■ Problem description ■
Transcribe all of the data exactly. Images stay out.

■ Dataset extract ■
--- START ---

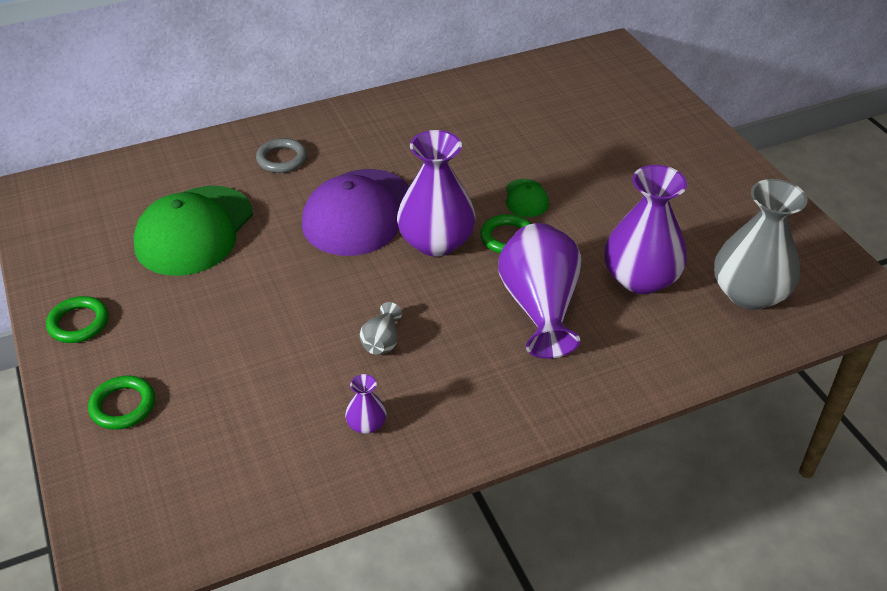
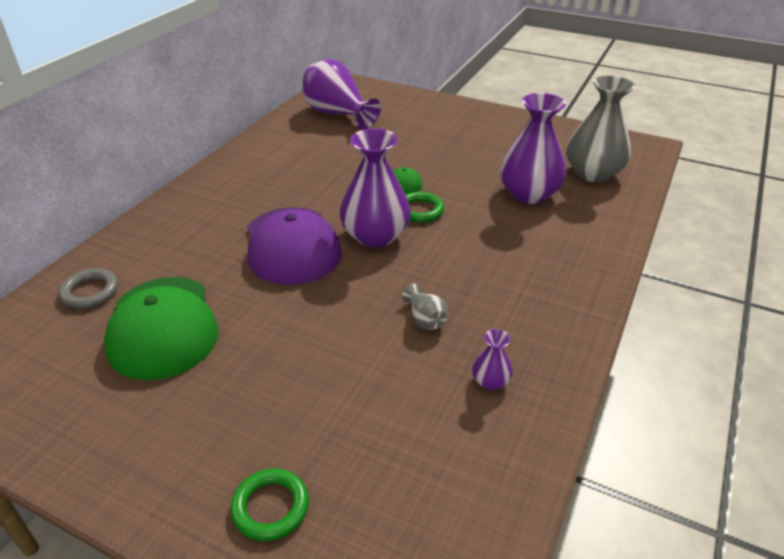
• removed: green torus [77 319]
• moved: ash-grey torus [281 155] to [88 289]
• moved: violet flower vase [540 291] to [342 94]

--- END ---

■ Answer space ■
• removed: green torus [77 319]
• moved: ash-grey torus [281 155] to [88 289]
• moved: violet flower vase [540 291] to [342 94]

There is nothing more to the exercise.